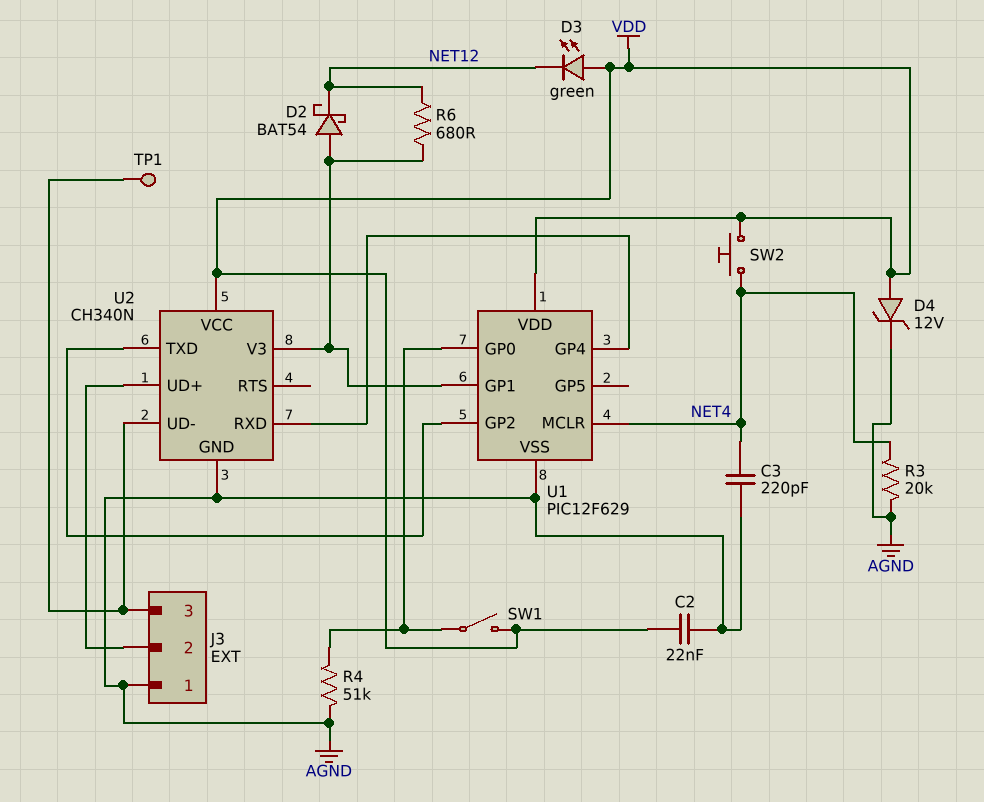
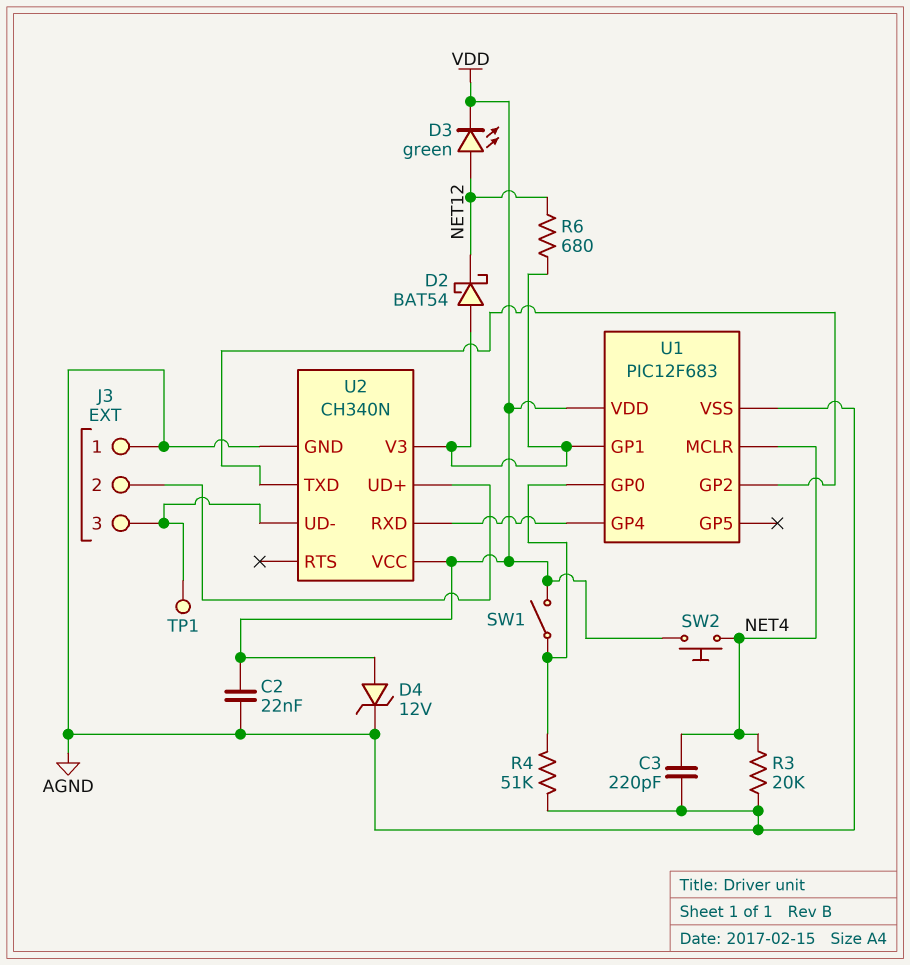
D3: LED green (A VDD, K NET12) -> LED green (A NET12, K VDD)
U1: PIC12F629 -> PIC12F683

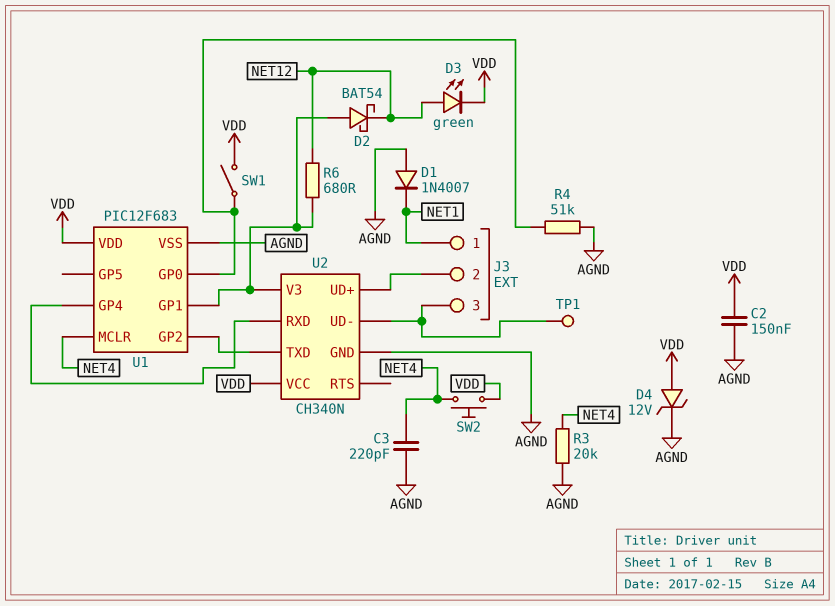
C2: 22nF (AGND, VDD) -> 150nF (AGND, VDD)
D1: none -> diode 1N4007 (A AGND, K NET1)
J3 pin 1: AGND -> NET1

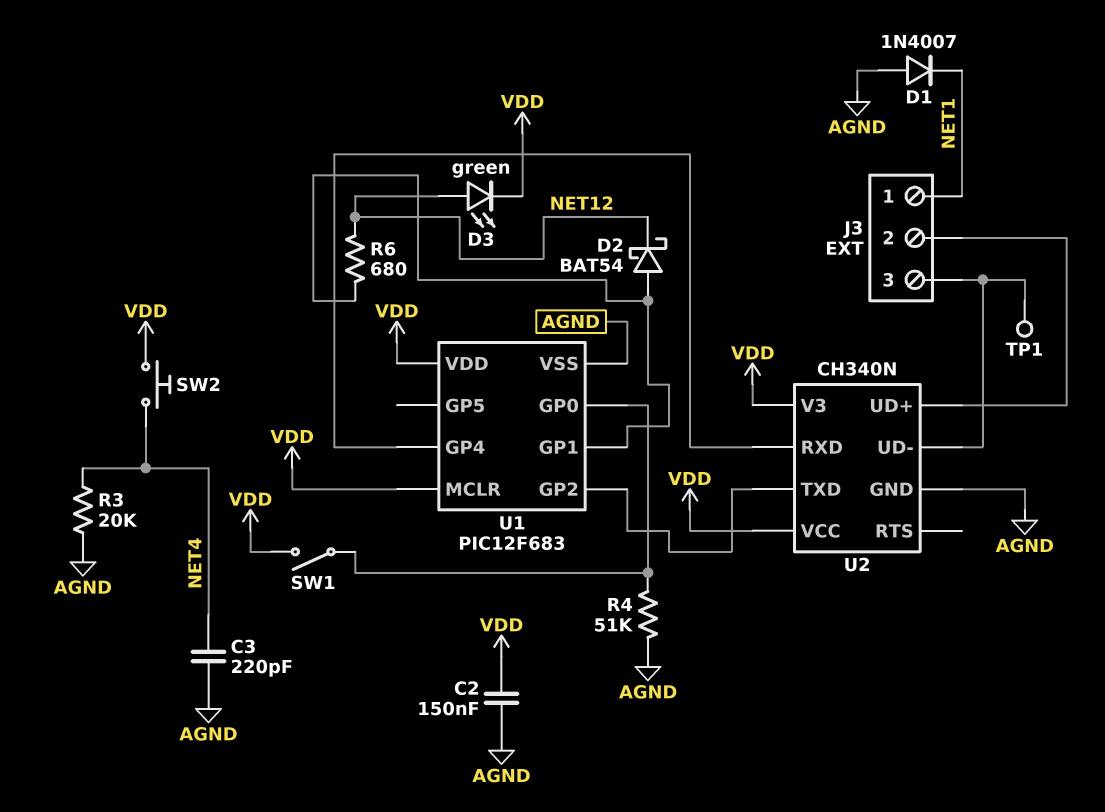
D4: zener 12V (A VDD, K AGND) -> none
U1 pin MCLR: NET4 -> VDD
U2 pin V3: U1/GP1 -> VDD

...

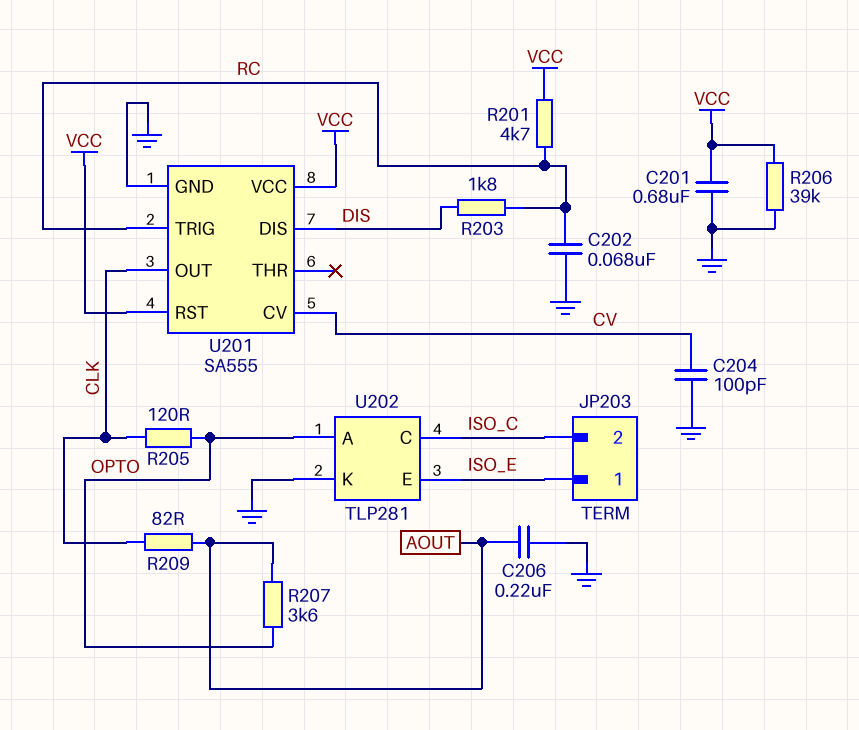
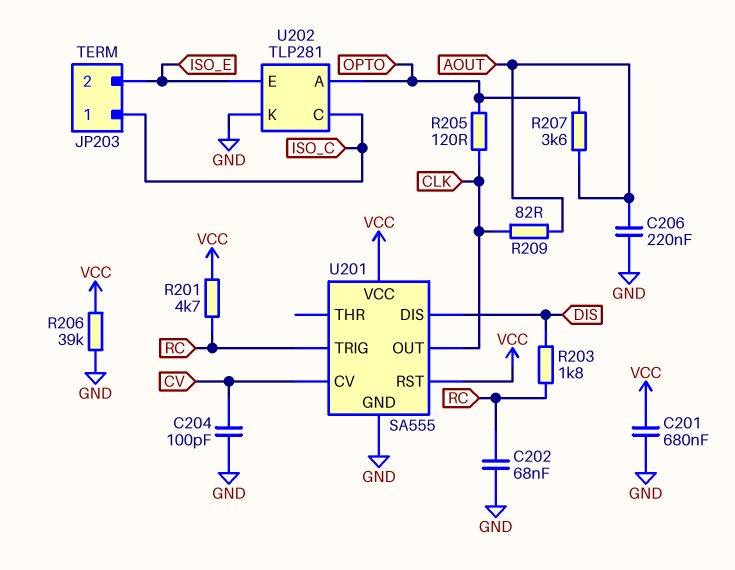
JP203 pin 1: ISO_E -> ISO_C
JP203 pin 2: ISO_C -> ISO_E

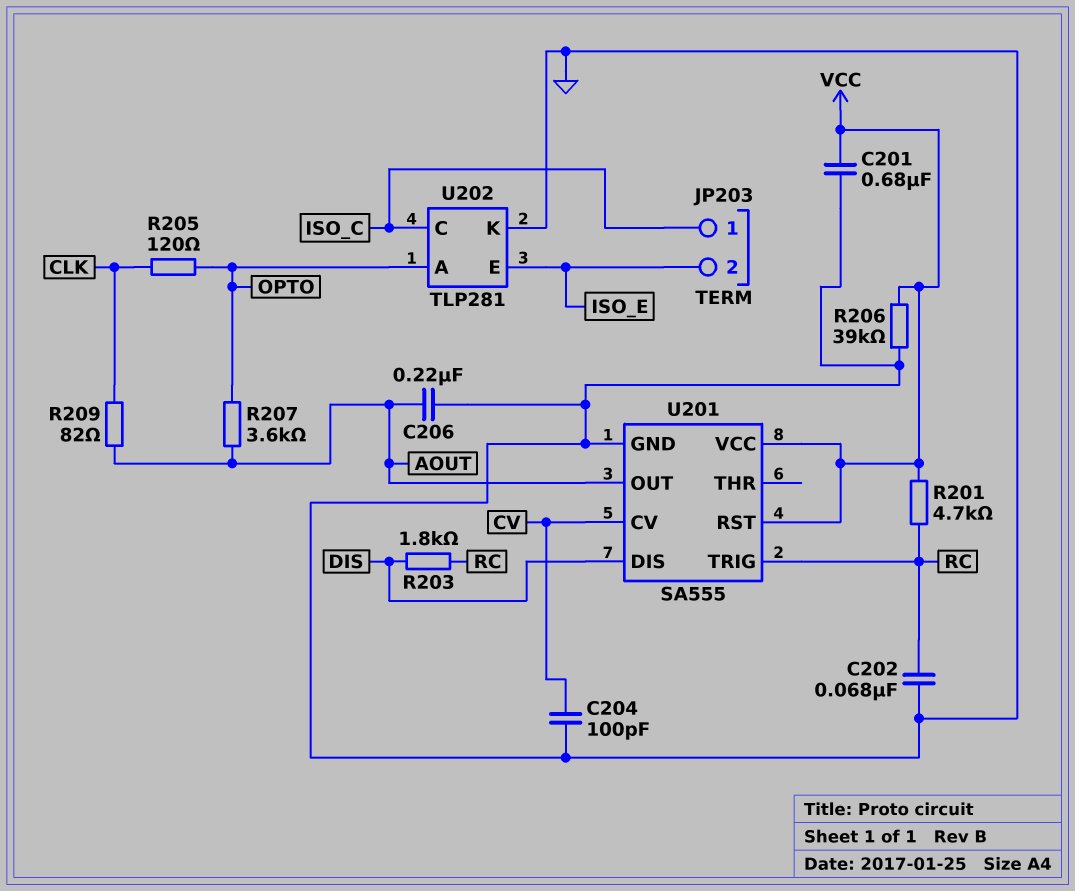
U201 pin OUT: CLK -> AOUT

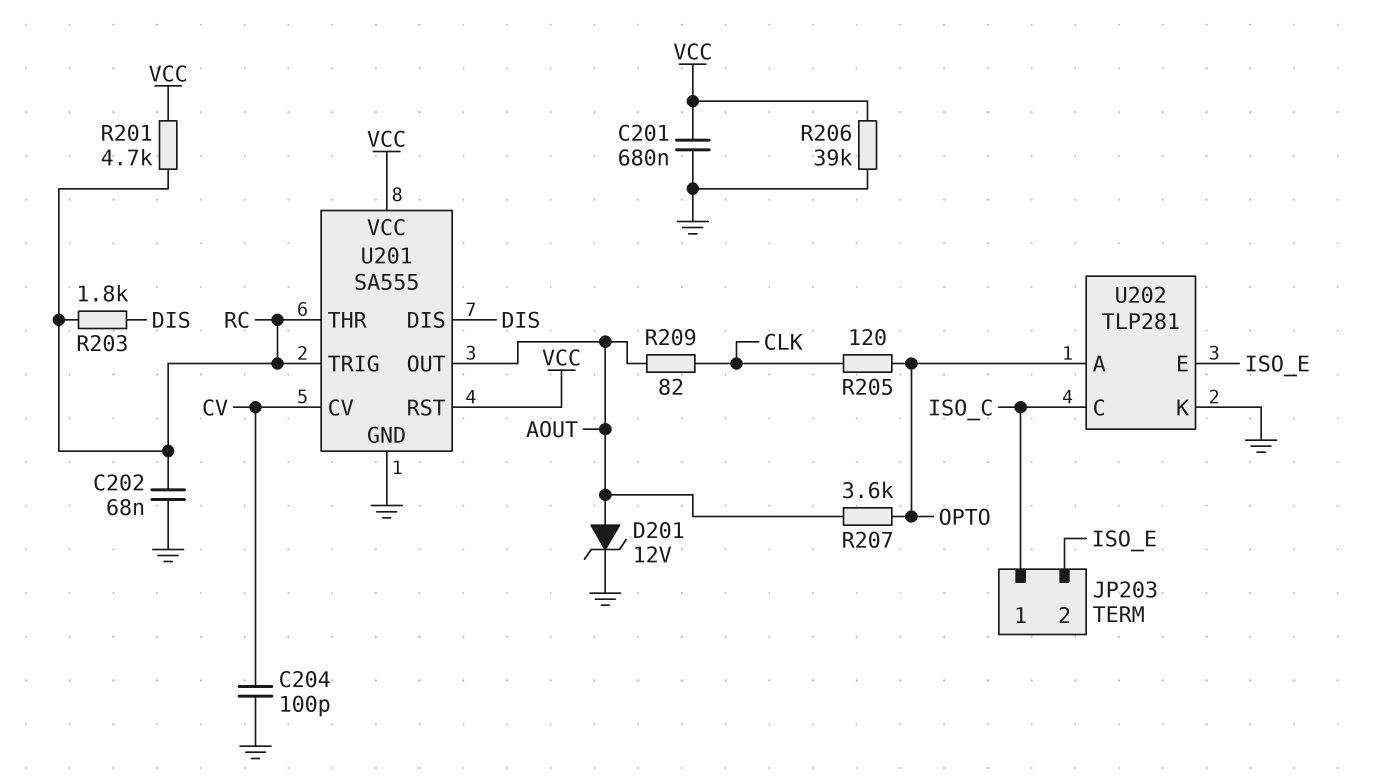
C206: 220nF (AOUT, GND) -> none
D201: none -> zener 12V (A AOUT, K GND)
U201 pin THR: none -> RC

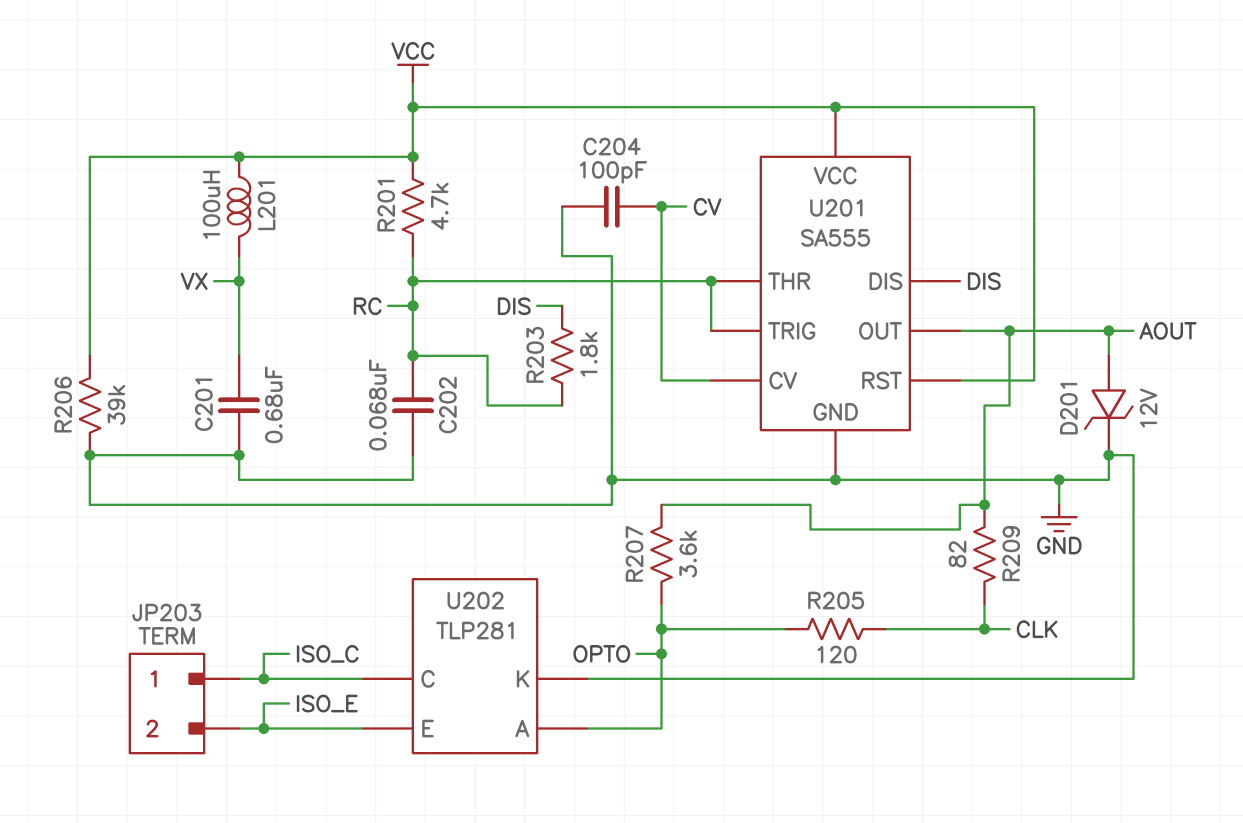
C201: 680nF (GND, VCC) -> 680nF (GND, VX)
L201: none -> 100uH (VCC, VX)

• [What this task involves] The response must repeat exactly the lines above from the one with "C2: 22nF (AGND, VDD) -> 150nF (AGND, VDD)" through the one with "U2 pin V3: U1/GP1 -> VDD", including both, and must contain no pictures and no other text.

• [Solution to the exercise]
C2: 22nF (AGND, VDD) -> 150nF (AGND, VDD)
D1: none -> diode 1N4007 (A AGND, K NET1)
J3 pin 1: AGND -> NET1

D4: zener 12V (A VDD, K AGND) -> none
U1 pin MCLR: NET4 -> VDD
U2 pin V3: U1/GP1 -> VDD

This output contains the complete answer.